### TASK DETAILS
Each entry is to be output precisely as it appears.

=-=-=-=-=

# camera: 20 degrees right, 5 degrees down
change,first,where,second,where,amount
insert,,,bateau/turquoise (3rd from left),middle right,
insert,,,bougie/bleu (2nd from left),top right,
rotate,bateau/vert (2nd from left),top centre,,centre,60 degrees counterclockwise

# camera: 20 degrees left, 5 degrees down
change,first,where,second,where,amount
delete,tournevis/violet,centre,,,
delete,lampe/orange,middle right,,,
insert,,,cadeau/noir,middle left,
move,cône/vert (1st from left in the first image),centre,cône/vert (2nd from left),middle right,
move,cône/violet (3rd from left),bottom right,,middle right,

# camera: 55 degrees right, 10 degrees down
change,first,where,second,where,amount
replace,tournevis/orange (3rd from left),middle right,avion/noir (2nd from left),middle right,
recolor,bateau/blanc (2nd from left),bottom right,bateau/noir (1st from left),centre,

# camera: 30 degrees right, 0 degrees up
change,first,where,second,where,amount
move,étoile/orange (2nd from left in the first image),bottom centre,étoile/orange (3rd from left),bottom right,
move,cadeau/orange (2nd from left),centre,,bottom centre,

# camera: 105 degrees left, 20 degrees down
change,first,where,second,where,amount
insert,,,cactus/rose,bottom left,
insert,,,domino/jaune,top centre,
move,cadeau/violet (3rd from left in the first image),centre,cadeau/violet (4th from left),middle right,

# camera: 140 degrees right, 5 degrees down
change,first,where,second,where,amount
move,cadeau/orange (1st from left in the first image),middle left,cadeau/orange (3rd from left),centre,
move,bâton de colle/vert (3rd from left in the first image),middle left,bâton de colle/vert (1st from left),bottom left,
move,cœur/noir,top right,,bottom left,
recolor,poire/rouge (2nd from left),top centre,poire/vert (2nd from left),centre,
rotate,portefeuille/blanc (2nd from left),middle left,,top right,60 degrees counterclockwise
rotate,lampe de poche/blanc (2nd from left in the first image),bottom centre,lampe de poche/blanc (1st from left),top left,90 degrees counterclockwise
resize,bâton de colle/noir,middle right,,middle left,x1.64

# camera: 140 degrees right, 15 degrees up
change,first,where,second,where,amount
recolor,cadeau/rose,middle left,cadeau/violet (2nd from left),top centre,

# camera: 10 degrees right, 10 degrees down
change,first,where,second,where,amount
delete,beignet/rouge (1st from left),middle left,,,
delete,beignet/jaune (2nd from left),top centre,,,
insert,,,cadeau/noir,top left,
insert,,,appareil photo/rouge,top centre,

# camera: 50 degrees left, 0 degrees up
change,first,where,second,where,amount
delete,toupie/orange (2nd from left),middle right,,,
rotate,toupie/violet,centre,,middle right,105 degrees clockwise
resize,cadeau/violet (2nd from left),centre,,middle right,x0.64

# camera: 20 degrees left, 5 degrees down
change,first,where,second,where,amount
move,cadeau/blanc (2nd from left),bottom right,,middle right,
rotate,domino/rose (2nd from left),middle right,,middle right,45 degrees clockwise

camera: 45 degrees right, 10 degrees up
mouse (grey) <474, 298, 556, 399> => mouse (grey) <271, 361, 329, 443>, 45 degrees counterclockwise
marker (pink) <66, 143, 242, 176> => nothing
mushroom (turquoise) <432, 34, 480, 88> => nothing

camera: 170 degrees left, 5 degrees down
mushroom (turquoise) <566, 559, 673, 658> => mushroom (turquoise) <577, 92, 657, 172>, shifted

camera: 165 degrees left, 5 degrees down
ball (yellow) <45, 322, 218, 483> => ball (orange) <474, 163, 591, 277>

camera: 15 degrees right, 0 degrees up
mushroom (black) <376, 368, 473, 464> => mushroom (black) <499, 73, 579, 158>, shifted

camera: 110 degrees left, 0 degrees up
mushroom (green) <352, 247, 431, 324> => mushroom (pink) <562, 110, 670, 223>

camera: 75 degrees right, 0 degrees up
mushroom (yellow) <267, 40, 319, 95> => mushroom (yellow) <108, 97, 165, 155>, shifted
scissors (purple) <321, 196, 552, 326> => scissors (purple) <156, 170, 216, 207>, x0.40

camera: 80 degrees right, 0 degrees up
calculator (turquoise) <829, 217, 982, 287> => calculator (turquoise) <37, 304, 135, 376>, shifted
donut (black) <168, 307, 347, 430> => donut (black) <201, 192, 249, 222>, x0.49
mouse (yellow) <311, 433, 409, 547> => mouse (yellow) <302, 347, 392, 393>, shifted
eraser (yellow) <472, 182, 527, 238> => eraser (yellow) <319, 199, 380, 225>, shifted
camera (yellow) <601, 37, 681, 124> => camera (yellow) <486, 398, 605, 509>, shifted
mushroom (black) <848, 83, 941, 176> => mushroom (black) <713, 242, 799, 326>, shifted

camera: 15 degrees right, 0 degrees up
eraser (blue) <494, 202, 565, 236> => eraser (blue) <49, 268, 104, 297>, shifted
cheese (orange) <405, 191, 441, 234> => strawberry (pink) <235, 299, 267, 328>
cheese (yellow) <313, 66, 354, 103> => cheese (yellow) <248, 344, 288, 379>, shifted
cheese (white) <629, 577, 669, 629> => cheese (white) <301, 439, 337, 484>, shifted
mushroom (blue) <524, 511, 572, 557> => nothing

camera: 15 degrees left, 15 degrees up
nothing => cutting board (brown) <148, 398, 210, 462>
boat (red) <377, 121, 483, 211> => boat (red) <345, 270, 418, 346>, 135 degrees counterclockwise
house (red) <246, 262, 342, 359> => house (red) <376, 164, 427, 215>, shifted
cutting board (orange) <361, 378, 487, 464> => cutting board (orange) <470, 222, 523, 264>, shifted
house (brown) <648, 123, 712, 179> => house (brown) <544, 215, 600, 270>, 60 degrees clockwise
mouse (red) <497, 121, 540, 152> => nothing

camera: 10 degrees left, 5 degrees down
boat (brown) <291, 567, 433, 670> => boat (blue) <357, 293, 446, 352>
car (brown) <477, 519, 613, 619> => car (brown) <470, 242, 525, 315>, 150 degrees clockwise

=-=-=-=-=

### RESPONSE BOX
# camera: 20 degrees right, 5 degrees down
change,first,where,second,where,amount
insert,,,bateau/turquoise (3rd from left),middle right,
insert,,,bougie/bleu (2nd from left),top right,
rotate,bateau/vert (2nd from left),top centre,,centre,60 degrees counterclockwise

# camera: 20 degrees left, 5 degrees down
change,first,where,second,where,amount
delete,tournevis/violet,centre,,,
delete,lampe/orange,middle right,,,
insert,,,cadeau/noir,middle left,
move,cône/vert (1st from left in the first image),centre,cône/vert (2nd from left),middle right,
move,cône/violet (3rd from left),bottom right,,middle right,

# camera: 55 degrees right, 10 degrees down
change,first,where,second,where,amount
replace,tournevis/orange (3rd from left),middle right,avion/noir (2nd from left),middle right,
recolor,bateau/blanc (2nd from left),bottom right,bateau/noir (1st from left),centre,

# camera: 30 degrees right, 0 degrees up
change,first,where,second,where,amount
move,étoile/orange (2nd from left in the first image),bottom centre,étoile/orange (3rd from left),bottom right,
move,cadeau/orange (2nd from left),centre,,bottom centre,

# camera: 105 degrees left, 20 degrees down
change,first,where,second,where,amount
insert,,,cactus/rose,bottom left,
insert,,,domino/jaune,top centre,
move,cadeau/violet (3rd from left in the first image),centre,cadeau/violet (4th from left),middle right,

# camera: 140 degrees right, 5 degrees down
change,first,where,second,where,amount
move,cadeau/orange (1st from left in the first image),middle left,cadeau/orange (3rd from left),centre,
move,bâton de colle/vert (3rd from left in the first image),middle left,bâton de colle/vert (1st from left),bottom left,
move,cœur/noir,top right,,bottom left,
recolor,poire/rouge (2nd from left),top centre,poire/vert (2nd from left),centre,
rotate,portefeuille/blanc (2nd from left),middle left,,top right,60 degrees counterclockwise
rotate,lampe de poche/blanc (2nd from left in the first image),bottom centre,lampe de poche/blanc (1st from left),top left,90 degrees counterclockwise
resize,bâton de colle/noir,middle right,,middle left,x1.64

# camera: 140 degrees right, 15 degrees up
change,first,where,second,where,amount
recolor,cadeau/rose,middle left,cadeau/violet (2nd from left),top centre,

# camera: 10 degrees right, 10 degrees down
change,first,where,second,where,amount
delete,beignet/rouge (1st from left),middle left,,,
delete,beignet/jaune (2nd from left),top centre,,,
insert,,,cadeau/noir,top left,
insert,,,appareil photo/rouge,top centre,

# camera: 50 degrees left, 0 degrees up
change,first,where,second,where,amount
delete,toupie/orange (2nd from left),middle right,,,
rotate,toupie/violet,centre,,middle right,105 degrees clockwise
resize,cadeau/violet (2nd from left),centre,,middle right,x0.64

# camera: 20 degrees left, 5 degrees down
change,first,where,second,where,amount
move,cadeau/blanc (2nd from left),bottom right,,middle right,
rotate,domino/rose (2nd from left),middle right,,middle right,45 degrees clockwise

camera: 45 degrees right, 10 degrees up
mouse (grey) <474, 298, 556, 399> => mouse (grey) <271, 361, 329, 443>, 45 degrees counterclockwise
marker (pink) <66, 143, 242, 176> => nothing
mushroom (turquoise) <432, 34, 480, 88> => nothing

camera: 170 degrees left, 5 degrees down
mushroom (turquoise) <566, 559, 673, 658> => mushroom (turquoise) <577, 92, 657, 172>, shifted

camera: 165 degrees left, 5 degrees down
ball (yellow) <45, 322, 218, 483> => ball (orange) <474, 163, 591, 277>

camera: 15 degrees right, 0 degrees up
mushroom (black) <376, 368, 473, 464> => mushroom (black) <499, 73, 579, 158>, shifted

camera: 110 degrees left, 0 degrees up
mushroom (green) <352, 247, 431, 324> => mushroom (pink) <562, 110, 670, 223>

camera: 75 degrees right, 0 degrees up
mushroom (yellow) <267, 40, 319, 95> => mushroom (yellow) <108, 97, 165, 155>, shifted
scissors (purple) <321, 196, 552, 326> => scissors (purple) <156, 170, 216, 207>, x0.40

camera: 80 degrees right, 0 degrees up
calculator (turquoise) <829, 217, 982, 287> => calculator (turquoise) <37, 304, 135, 376>, shifted
donut (black) <168, 307, 347, 430> => donut (black) <201, 192, 249, 222>, x0.49
mouse (yellow) <311, 433, 409, 547> => mouse (yellow) <302, 347, 392, 393>, shifted
eraser (yellow) <472, 182, 527, 238> => eraser (yellow) <319, 199, 380, 225>, shifted
camera (yellow) <601, 37, 681, 124> => camera (yellow) <486, 398, 605, 509>, shifted
mushroom (black) <848, 83, 941, 176> => mushroom (black) <713, 242, 799, 326>, shifted

camera: 15 degrees right, 0 degrees up
eraser (blue) <494, 202, 565, 236> => eraser (blue) <49, 268, 104, 297>, shifted
cheese (orange) <405, 191, 441, 234> => strawberry (pink) <235, 299, 267, 328>
cheese (yellow) <313, 66, 354, 103> => cheese (yellow) <248, 344, 288, 379>, shifted
cheese (white) <629, 577, 669, 629> => cheese (white) <301, 439, 337, 484>, shifted
mushroom (blue) <524, 511, 572, 557> => nothing

camera: 15 degrees left, 15 degrees up
nothing => cutting board (brown) <148, 398, 210, 462>
boat (red) <377, 121, 483, 211> => boat (red) <345, 270, 418, 346>, 135 degrees counterclockwise
house (red) <246, 262, 342, 359> => house (red) <376, 164, 427, 215>, shifted
cutting board (orange) <361, 378, 487, 464> => cutting board (orange) <470, 222, 523, 264>, shifted
house (brown) <648, 123, 712, 179> => house (brown) <544, 215, 600, 270>, 60 degrees clockwise
mouse (red) <497, 121, 540, 152> => nothing

camera: 10 degrees left, 5 degrees down
boat (brown) <291, 567, 433, 670> => boat (blue) <357, 293, 446, 352>
car (brown) <477, 519, 613, 619> => car (brown) <470, 242, 525, 315>, 150 degrees clockwise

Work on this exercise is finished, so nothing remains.